▶ **Work to complete**
Would you reproduce the entries exactly, including every line?
※
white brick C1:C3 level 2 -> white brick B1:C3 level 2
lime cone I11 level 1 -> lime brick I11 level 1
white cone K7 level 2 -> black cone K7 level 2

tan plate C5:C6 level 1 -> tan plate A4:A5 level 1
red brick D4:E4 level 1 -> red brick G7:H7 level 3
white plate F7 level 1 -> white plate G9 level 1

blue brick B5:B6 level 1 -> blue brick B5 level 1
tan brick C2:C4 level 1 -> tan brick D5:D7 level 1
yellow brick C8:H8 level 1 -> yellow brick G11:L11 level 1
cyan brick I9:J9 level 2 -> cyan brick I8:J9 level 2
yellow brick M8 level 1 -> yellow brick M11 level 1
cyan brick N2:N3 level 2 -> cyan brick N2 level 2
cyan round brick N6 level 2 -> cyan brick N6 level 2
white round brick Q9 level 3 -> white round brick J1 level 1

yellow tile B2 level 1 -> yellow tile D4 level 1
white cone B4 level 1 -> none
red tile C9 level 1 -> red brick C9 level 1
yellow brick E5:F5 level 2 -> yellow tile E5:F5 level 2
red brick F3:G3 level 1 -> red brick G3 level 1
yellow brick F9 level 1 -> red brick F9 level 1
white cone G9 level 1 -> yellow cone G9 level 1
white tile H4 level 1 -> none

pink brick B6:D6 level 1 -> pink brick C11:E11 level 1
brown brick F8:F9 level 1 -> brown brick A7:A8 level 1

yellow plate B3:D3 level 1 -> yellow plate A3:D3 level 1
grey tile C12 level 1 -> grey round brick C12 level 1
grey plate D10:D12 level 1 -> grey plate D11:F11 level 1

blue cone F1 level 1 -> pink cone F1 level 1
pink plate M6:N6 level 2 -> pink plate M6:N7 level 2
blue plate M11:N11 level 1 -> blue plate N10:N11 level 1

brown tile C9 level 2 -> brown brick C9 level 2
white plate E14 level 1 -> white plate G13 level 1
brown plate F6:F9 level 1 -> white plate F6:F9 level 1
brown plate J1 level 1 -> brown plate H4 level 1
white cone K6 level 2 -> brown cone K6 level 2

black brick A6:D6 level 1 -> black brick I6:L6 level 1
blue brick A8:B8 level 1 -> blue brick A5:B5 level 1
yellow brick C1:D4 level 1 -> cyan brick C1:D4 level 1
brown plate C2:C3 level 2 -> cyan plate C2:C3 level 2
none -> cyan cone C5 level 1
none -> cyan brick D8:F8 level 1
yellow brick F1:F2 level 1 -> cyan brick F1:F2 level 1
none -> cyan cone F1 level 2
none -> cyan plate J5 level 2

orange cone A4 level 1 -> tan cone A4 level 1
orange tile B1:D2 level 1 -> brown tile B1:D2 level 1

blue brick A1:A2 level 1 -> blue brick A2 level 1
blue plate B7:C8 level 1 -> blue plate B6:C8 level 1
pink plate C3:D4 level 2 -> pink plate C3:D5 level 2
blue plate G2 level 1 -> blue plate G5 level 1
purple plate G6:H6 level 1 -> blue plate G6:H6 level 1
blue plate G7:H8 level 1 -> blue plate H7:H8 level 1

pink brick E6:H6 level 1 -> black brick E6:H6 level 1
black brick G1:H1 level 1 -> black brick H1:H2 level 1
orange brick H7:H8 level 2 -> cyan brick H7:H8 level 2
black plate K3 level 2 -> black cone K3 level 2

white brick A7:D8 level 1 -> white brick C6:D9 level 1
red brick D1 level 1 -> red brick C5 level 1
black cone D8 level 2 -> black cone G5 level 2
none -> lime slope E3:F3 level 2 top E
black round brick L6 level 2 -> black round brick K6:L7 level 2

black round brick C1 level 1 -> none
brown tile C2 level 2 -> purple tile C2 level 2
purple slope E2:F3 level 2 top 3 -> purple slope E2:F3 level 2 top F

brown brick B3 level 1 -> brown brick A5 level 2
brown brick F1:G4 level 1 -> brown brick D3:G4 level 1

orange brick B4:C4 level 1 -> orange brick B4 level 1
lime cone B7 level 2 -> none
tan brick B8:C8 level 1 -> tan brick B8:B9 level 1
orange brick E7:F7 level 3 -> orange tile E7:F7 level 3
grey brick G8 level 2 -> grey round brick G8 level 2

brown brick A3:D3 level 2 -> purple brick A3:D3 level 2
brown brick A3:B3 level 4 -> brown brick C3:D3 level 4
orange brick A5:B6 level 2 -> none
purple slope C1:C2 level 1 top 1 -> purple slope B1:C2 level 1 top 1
※
▶ **Written answer**
white brick C1:C3 level 2 -> white brick B1:C3 level 2
lime cone I11 level 1 -> lime brick I11 level 1
white cone K7 level 2 -> black cone K7 level 2

tan plate C5:C6 level 1 -> tan plate A4:A5 level 1
red brick D4:E4 level 1 -> red brick G7:H7 level 3
white plate F7 level 1 -> white plate G9 level 1

blue brick B5:B6 level 1 -> blue brick B5 level 1
tan brick C2:C4 level 1 -> tan brick D5:D7 level 1
yellow brick C8:H8 level 1 -> yellow brick G11:L11 level 1
cyan brick I9:J9 level 2 -> cyan brick I8:J9 level 2
yellow brick M8 level 1 -> yellow brick M11 level 1
cyan brick N2:N3 level 2 -> cyan brick N2 level 2
cyan round brick N6 level 2 -> cyan brick N6 level 2
white round brick Q9 level 3 -> white round brick J1 level 1

yellow tile B2 level 1 -> yellow tile D4 level 1
white cone B4 level 1 -> none
red tile C9 level 1 -> red brick C9 level 1
yellow brick E5:F5 level 2 -> yellow tile E5:F5 level 2
red brick F3:G3 level 1 -> red brick G3 level 1
yellow brick F9 level 1 -> red brick F9 level 1
white cone G9 level 1 -> yellow cone G9 level 1
white tile H4 level 1 -> none

pink brick B6:D6 level 1 -> pink brick C11:E11 level 1
brown brick F8:F9 level 1 -> brown brick A7:A8 level 1

yellow plate B3:D3 level 1 -> yellow plate A3:D3 level 1
grey tile C12 level 1 -> grey round brick C12 level 1
grey plate D10:D12 level 1 -> grey plate D11:F11 level 1

blue cone F1 level 1 -> pink cone F1 level 1
pink plate M6:N6 level 2 -> pink plate M6:N7 level 2
blue plate M11:N11 level 1 -> blue plate N10:N11 level 1

brown tile C9 level 2 -> brown brick C9 level 2
white plate E14 level 1 -> white plate G13 level 1
brown plate F6:F9 level 1 -> white plate F6:F9 level 1
brown plate J1 level 1 -> brown plate H4 level 1
white cone K6 level 2 -> brown cone K6 level 2

black brick A6:D6 level 1 -> black brick I6:L6 level 1
blue brick A8:B8 level 1 -> blue brick A5:B5 level 1
yellow brick C1:D4 level 1 -> cyan brick C1:D4 level 1
brown plate C2:C3 level 2 -> cyan plate C2:C3 level 2
none -> cyan cone C5 level 1
none -> cyan brick D8:F8 level 1
yellow brick F1:F2 level 1 -> cyan brick F1:F2 level 1
none -> cyan cone F1 level 2
none -> cyan plate J5 level 2

orange cone A4 level 1 -> tan cone A4 level 1
orange tile B1:D2 level 1 -> brown tile B1:D2 level 1

blue brick A1:A2 level 1 -> blue brick A2 level 1
blue plate B7:C8 level 1 -> blue plate B6:C8 level 1
pink plate C3:D4 level 2 -> pink plate C3:D5 level 2
blue plate G2 level 1 -> blue plate G5 level 1
purple plate G6:H6 level 1 -> blue plate G6:H6 level 1
blue plate G7:H8 level 1 -> blue plate H7:H8 level 1

pink brick E6:H6 level 1 -> black brick E6:H6 level 1
black brick G1:H1 level 1 -> black brick H1:H2 level 1
orange brick H7:H8 level 2 -> cyan brick H7:H8 level 2
black plate K3 level 2 -> black cone K3 level 2

white brick A7:D8 level 1 -> white brick C6:D9 level 1
red brick D1 level 1 -> red brick C5 level 1
black cone D8 level 2 -> black cone G5 level 2
none -> lime slope E3:F3 level 2 top E
black round brick L6 level 2 -> black round brick K6:L7 level 2

black round brick C1 level 1 -> none
brown tile C2 level 2 -> purple tile C2 level 2
purple slope E2:F3 level 2 top 3 -> purple slope E2:F3 level 2 top F

brown brick B3 level 1 -> brown brick A5 level 2
brown brick F1:G4 level 1 -> brown brick D3:G4 level 1

orange brick B4:C4 level 1 -> orange brick B4 level 1
lime cone B7 level 2 -> none
tan brick B8:C8 level 1 -> tan brick B8:B9 level 1
orange brick E7:F7 level 3 -> orange tile E7:F7 level 3
grey brick G8 level 2 -> grey round brick G8 level 2

brown brick A3:D3 level 2 -> purple brick A3:D3 level 2
brown brick A3:B3 level 4 -> brown brick C3:D3 level 4
orange brick A5:B6 level 2 -> none
purple slope C1:C2 level 1 top 1 -> purple slope B1:C2 level 1 top 1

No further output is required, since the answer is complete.